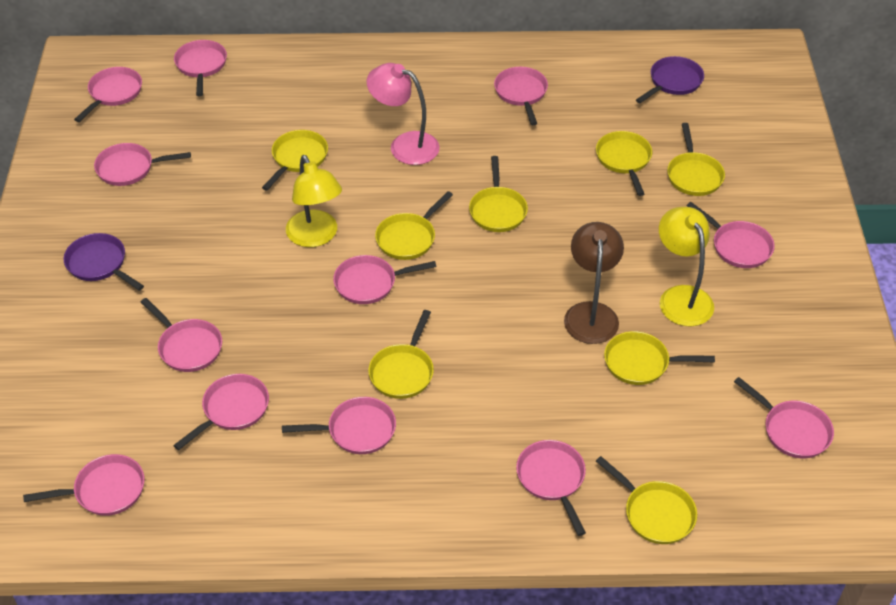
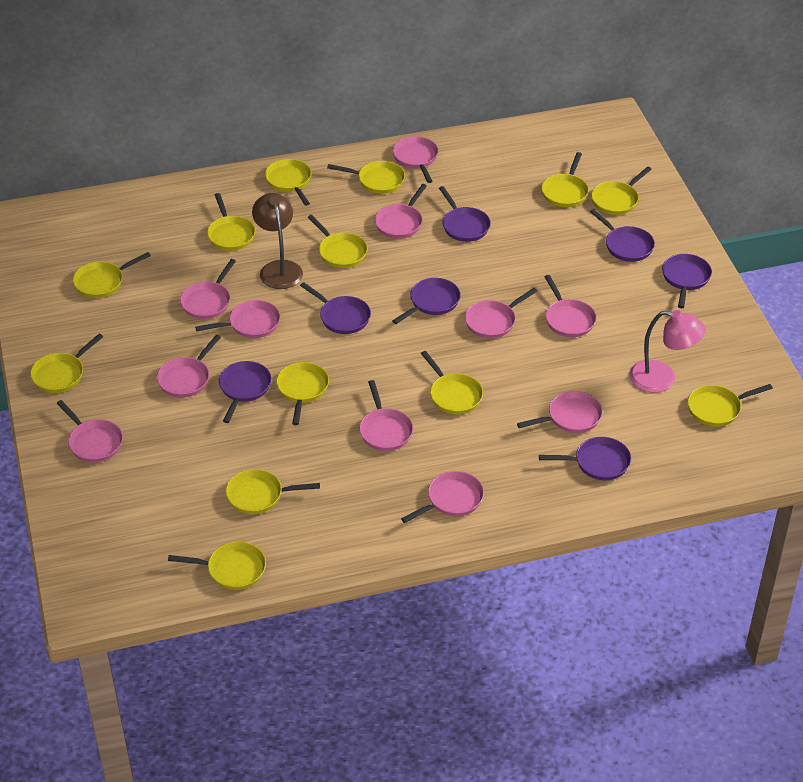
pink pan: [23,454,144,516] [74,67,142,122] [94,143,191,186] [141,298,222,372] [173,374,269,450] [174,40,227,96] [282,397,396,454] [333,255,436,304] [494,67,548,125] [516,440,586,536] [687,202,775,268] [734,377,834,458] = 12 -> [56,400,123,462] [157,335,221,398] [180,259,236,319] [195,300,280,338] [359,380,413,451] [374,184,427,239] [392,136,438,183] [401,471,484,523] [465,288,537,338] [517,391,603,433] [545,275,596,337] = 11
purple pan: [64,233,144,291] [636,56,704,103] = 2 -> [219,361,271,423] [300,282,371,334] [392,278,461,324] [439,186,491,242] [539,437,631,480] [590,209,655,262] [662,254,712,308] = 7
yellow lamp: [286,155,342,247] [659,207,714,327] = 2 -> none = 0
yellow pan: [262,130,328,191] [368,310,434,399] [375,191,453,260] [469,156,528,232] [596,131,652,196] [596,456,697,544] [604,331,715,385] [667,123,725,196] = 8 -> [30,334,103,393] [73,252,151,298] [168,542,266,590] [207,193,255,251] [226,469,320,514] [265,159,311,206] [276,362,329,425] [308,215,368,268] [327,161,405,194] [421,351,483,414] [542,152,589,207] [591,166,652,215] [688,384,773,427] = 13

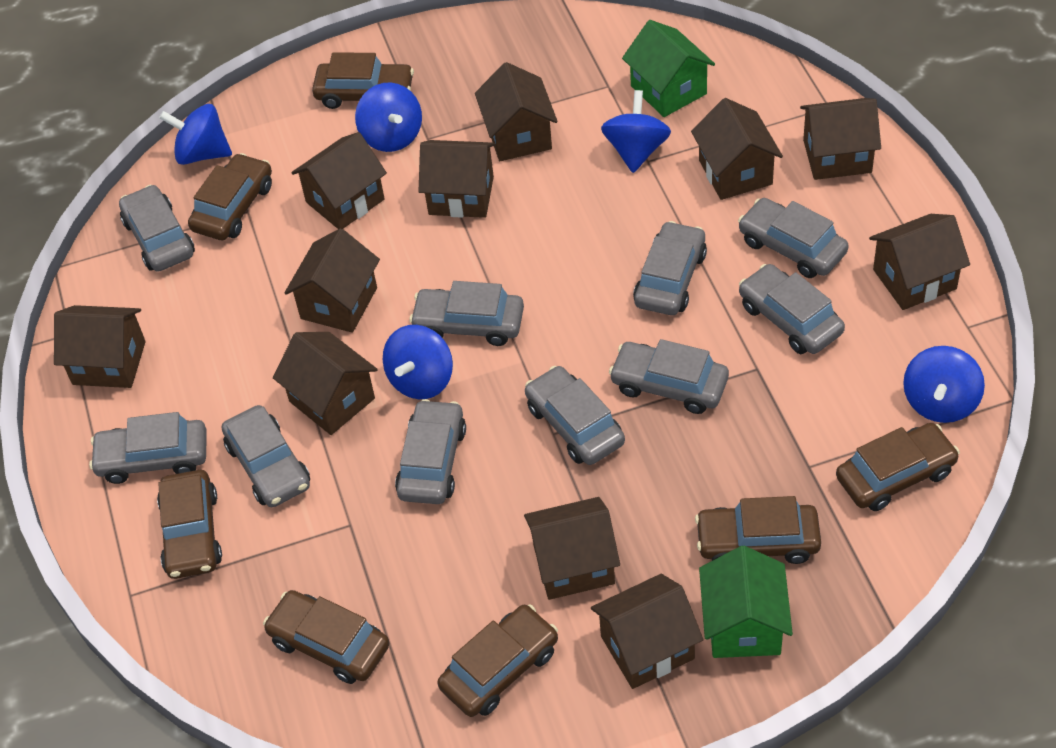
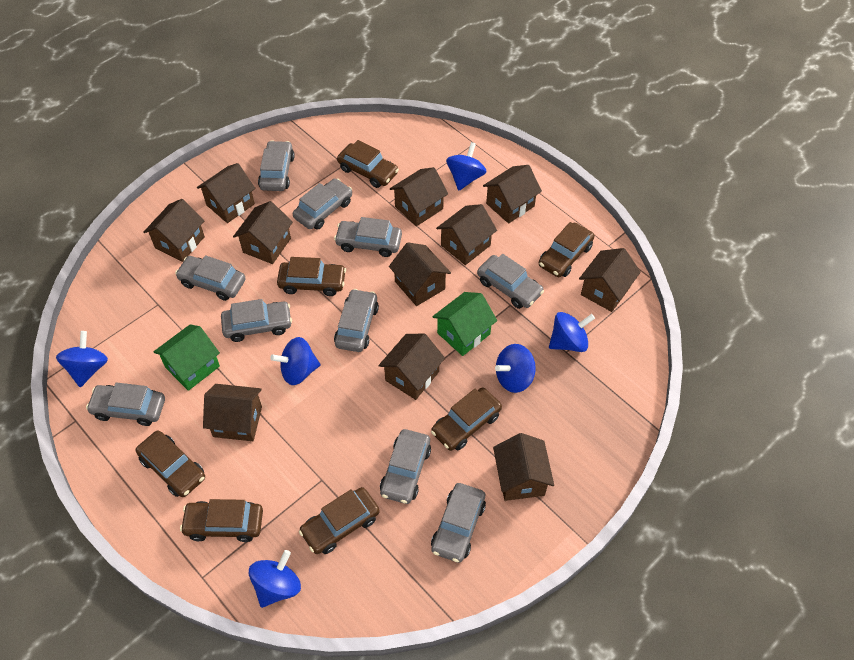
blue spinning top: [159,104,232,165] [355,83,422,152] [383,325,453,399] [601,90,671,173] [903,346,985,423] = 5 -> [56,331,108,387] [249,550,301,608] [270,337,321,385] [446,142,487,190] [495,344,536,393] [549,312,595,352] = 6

* About this exercise:
The answer must be an exact copy of the entries, with the pictures omitted.

* Your solution:
pink pan: [23,454,144,516] [74,67,142,122] [94,143,191,186] [141,298,222,372] [173,374,269,450] [174,40,227,96] [282,397,396,454] [333,255,436,304] [494,67,548,125] [516,440,586,536] [687,202,775,268] [734,377,834,458] = 12 -> [56,400,123,462] [157,335,221,398] [180,259,236,319] [195,300,280,338] [359,380,413,451] [374,184,427,239] [392,136,438,183] [401,471,484,523] [465,288,537,338] [517,391,603,433] [545,275,596,337] = 11
purple pan: [64,233,144,291] [636,56,704,103] = 2 -> [219,361,271,423] [300,282,371,334] [392,278,461,324] [439,186,491,242] [539,437,631,480] [590,209,655,262] [662,254,712,308] = 7
yellow lamp: [286,155,342,247] [659,207,714,327] = 2 -> none = 0
yellow pan: [262,130,328,191] [368,310,434,399] [375,191,453,260] [469,156,528,232] [596,131,652,196] [596,456,697,544] [604,331,715,385] [667,123,725,196] = 8 -> [30,334,103,393] [73,252,151,298] [168,542,266,590] [207,193,255,251] [226,469,320,514] [265,159,311,206] [276,362,329,425] [308,215,368,268] [327,161,405,194] [421,351,483,414] [542,152,589,207] [591,166,652,215] [688,384,773,427] = 13

blue spinning top: [159,104,232,165] [355,83,422,152] [383,325,453,399] [601,90,671,173] [903,346,985,423] = 5 -> [56,331,108,387] [249,550,301,608] [270,337,321,385] [446,142,487,190] [495,344,536,393] [549,312,595,352] = 6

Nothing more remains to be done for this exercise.